WHAT YOU HAVE TO DO:
Reproduce, from the lines below, exactly the stretch that begins at the line containing "pink star: (467, 1223)" and ends at the line containing "orange semicircle: (75, 25)", both included.

Two-dimensional motion records
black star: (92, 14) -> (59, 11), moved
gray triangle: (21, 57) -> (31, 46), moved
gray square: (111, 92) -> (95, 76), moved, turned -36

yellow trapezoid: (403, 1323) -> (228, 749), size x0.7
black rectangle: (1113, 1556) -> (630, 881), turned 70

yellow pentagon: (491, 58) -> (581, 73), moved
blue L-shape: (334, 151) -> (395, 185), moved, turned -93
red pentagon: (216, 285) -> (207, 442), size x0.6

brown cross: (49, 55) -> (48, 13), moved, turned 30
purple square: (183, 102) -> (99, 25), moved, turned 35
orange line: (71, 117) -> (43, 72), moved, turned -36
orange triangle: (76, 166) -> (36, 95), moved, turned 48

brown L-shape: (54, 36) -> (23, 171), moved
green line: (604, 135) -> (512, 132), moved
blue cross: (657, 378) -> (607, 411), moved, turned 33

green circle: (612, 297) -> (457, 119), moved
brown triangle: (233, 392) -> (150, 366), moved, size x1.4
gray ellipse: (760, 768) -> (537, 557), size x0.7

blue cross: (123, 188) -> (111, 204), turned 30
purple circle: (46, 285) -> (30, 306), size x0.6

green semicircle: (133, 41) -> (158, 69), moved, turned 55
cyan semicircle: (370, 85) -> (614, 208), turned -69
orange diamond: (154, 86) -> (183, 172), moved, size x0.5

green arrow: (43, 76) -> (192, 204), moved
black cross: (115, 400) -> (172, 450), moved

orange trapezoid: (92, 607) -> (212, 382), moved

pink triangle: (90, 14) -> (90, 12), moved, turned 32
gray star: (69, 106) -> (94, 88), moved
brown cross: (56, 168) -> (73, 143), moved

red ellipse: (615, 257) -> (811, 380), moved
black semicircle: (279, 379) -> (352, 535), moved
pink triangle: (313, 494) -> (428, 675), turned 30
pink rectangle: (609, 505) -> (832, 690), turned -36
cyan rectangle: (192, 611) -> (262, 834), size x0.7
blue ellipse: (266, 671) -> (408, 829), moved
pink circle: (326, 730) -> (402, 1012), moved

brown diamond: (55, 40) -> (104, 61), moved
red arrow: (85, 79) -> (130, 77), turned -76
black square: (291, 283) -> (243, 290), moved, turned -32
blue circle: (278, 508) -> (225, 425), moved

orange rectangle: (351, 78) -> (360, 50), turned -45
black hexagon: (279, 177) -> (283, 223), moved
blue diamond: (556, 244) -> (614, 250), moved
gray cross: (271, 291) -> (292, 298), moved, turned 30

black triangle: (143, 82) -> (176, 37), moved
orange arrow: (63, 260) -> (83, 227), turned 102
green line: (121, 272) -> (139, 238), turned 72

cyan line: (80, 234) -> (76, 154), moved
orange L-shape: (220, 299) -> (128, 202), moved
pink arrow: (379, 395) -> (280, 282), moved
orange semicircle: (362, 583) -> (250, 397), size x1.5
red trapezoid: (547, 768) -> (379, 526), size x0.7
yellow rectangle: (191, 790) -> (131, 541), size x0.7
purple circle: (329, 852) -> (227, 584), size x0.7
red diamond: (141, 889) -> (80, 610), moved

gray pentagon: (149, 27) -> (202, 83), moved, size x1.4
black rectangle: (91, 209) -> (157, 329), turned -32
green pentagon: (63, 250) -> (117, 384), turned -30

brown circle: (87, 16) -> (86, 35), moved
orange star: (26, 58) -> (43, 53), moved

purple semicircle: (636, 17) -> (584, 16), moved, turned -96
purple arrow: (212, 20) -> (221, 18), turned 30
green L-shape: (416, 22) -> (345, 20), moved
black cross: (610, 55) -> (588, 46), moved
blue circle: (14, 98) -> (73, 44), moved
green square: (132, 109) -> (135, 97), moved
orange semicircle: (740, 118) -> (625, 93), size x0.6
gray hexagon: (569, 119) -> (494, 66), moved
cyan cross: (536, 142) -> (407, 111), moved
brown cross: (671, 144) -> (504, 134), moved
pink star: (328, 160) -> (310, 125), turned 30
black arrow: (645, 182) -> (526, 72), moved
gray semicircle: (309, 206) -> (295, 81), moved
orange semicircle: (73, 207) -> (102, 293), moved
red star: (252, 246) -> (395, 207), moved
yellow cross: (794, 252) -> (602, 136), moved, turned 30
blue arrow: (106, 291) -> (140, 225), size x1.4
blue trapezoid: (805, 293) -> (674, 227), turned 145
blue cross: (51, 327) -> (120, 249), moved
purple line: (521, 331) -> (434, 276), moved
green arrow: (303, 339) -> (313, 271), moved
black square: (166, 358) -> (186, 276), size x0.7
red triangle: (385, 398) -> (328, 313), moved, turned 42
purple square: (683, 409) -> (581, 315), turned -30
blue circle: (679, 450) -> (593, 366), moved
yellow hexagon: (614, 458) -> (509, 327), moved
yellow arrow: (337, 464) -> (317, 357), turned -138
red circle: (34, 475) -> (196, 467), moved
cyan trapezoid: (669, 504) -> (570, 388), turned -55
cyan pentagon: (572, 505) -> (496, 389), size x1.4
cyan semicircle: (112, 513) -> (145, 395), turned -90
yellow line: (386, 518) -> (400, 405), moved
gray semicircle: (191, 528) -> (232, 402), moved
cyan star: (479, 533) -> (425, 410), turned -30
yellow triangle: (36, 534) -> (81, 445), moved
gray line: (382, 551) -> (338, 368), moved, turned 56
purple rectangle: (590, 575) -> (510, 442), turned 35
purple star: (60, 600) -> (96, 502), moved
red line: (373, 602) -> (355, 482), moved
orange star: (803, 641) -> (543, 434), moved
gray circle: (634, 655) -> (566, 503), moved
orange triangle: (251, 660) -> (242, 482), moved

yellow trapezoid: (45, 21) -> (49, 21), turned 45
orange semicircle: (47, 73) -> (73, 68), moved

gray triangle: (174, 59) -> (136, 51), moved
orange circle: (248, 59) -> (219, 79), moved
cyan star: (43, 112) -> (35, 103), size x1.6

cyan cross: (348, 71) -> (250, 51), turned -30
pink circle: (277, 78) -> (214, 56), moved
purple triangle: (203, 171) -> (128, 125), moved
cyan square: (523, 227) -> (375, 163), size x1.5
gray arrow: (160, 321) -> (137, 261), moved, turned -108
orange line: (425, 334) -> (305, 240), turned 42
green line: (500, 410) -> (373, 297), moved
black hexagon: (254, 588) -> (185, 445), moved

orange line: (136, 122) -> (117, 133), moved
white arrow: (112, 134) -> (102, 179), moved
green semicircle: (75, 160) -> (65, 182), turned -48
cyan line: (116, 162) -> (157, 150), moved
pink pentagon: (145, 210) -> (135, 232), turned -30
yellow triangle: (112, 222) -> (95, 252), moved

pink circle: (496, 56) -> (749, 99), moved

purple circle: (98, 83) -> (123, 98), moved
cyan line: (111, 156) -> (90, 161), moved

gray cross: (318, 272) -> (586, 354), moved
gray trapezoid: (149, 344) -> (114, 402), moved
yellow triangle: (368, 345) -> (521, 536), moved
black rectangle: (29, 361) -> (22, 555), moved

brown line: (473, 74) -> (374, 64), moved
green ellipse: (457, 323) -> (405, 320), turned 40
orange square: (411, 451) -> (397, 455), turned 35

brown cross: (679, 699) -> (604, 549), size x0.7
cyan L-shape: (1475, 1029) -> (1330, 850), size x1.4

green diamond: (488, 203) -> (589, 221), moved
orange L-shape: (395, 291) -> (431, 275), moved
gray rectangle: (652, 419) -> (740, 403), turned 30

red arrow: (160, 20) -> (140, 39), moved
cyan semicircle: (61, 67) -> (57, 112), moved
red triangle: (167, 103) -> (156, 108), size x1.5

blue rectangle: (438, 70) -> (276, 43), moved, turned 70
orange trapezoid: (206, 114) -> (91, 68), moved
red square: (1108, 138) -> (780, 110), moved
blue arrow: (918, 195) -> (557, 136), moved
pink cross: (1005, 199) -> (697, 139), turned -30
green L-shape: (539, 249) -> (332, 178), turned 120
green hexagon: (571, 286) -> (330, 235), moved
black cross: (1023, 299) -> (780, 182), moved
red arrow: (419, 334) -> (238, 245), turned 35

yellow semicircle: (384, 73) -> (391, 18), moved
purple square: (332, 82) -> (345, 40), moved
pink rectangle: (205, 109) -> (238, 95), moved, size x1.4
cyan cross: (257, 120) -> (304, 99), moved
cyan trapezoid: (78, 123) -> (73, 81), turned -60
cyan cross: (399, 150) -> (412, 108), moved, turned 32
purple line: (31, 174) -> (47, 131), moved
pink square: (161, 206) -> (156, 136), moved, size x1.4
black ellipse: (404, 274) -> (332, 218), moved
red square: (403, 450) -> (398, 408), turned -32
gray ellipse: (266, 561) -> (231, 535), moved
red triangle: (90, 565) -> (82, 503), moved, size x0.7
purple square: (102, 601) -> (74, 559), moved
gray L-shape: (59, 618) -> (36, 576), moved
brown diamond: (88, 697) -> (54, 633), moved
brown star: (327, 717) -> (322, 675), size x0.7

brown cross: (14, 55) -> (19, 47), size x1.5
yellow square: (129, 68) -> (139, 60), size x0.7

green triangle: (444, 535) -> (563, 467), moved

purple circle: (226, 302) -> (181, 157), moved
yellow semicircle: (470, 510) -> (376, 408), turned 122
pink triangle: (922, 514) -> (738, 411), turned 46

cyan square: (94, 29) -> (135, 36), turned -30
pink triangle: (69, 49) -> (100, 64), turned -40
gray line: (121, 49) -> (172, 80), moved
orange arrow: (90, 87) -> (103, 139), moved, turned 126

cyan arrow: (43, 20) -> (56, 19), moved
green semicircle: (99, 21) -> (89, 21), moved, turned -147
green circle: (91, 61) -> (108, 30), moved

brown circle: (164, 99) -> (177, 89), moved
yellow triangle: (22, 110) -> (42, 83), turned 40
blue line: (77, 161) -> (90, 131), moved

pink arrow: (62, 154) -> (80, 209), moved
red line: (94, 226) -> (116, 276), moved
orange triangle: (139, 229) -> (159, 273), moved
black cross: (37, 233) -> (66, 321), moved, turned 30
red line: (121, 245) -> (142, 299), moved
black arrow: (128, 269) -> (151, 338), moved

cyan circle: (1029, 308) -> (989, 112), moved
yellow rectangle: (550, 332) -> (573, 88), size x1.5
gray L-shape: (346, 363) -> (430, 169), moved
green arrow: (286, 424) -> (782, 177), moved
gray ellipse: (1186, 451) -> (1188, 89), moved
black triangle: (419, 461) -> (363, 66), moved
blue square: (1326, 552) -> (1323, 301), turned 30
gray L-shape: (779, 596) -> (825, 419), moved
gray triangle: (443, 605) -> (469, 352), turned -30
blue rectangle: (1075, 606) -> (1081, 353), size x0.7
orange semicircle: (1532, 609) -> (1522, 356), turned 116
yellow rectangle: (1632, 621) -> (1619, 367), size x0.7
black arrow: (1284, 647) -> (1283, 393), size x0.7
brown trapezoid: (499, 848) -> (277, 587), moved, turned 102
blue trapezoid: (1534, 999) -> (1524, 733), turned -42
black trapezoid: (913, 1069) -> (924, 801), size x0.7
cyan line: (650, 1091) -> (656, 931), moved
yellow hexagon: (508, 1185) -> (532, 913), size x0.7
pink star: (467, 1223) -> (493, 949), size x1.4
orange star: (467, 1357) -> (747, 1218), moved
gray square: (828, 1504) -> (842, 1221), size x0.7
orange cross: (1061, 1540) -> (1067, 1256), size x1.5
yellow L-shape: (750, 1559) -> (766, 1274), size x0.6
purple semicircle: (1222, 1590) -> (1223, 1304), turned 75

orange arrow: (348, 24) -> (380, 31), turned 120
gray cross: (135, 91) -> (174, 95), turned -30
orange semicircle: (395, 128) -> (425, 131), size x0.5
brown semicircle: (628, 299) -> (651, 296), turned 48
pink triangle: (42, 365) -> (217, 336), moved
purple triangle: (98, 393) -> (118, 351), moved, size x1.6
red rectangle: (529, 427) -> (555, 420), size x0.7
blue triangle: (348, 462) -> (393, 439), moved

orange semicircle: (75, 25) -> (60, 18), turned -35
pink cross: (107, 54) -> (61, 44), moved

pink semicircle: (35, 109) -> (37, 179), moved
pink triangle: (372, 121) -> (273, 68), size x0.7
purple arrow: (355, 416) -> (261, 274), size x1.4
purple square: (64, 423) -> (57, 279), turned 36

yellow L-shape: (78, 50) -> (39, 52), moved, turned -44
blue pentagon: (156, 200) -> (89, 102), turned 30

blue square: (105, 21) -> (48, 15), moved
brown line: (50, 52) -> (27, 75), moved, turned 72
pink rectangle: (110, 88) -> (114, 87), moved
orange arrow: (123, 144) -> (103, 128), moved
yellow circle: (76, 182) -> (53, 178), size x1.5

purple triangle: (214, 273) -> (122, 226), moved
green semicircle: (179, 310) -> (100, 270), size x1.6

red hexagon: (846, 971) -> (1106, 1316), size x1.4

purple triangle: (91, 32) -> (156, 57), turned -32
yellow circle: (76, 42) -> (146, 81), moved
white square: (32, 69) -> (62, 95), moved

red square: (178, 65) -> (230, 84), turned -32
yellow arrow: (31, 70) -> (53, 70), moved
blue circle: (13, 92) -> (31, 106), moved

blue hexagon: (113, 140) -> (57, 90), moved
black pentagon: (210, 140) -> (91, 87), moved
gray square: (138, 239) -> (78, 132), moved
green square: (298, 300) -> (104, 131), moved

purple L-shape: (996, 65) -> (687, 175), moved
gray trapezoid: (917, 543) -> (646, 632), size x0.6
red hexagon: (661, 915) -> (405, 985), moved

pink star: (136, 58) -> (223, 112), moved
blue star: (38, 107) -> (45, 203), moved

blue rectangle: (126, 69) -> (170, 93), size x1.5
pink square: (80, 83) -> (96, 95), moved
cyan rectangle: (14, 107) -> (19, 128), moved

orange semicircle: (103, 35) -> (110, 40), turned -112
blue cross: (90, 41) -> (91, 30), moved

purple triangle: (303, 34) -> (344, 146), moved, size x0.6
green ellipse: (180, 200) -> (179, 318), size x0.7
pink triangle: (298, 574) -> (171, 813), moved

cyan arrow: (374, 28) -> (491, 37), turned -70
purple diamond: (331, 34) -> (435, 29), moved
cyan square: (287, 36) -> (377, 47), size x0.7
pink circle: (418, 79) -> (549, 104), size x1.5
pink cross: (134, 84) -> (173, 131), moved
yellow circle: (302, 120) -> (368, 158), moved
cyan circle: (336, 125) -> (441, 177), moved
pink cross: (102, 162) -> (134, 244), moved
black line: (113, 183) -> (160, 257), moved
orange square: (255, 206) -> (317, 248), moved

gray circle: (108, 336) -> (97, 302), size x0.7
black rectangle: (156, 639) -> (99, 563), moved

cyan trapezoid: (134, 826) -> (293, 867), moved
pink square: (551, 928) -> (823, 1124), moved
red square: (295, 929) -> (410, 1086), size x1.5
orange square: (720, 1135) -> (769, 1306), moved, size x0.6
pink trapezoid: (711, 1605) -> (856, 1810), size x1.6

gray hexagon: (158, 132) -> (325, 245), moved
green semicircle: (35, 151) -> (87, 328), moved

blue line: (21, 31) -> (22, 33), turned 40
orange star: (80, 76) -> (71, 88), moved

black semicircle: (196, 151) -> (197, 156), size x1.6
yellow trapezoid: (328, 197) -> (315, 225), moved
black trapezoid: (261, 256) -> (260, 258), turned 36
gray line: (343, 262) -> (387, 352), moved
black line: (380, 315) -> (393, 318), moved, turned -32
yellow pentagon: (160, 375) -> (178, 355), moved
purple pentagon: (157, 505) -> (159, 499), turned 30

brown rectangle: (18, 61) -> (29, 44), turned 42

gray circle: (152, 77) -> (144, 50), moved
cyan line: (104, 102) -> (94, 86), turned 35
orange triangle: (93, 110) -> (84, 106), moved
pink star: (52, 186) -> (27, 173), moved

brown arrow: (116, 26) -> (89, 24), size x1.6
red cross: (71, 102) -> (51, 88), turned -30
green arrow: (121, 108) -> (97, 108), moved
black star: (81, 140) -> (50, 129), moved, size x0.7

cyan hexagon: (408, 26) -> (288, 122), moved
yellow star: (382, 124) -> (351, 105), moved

ANSWER FOR THIS EXERCISE:
pink star: (467, 1223) -> (493, 949), size x1.4
orange star: (467, 1357) -> (747, 1218), moved
gray square: (828, 1504) -> (842, 1221), size x0.7
orange cross: (1061, 1540) -> (1067, 1256), size x1.5
yellow L-shape: (750, 1559) -> (766, 1274), size x0.6
purple semicircle: (1222, 1590) -> (1223, 1304), turned 75

orange arrow: (348, 24) -> (380, 31), turned 120
gray cross: (135, 91) -> (174, 95), turned -30
orange semicircle: (395, 128) -> (425, 131), size x0.5
brown semicircle: (628, 299) -> (651, 296), turned 48
pink triangle: (42, 365) -> (217, 336), moved
purple triangle: (98, 393) -> (118, 351), moved, size x1.6
red rectangle: (529, 427) -> (555, 420), size x0.7
blue triangle: (348, 462) -> (393, 439), moved

orange semicircle: (75, 25) -> (60, 18), turned -35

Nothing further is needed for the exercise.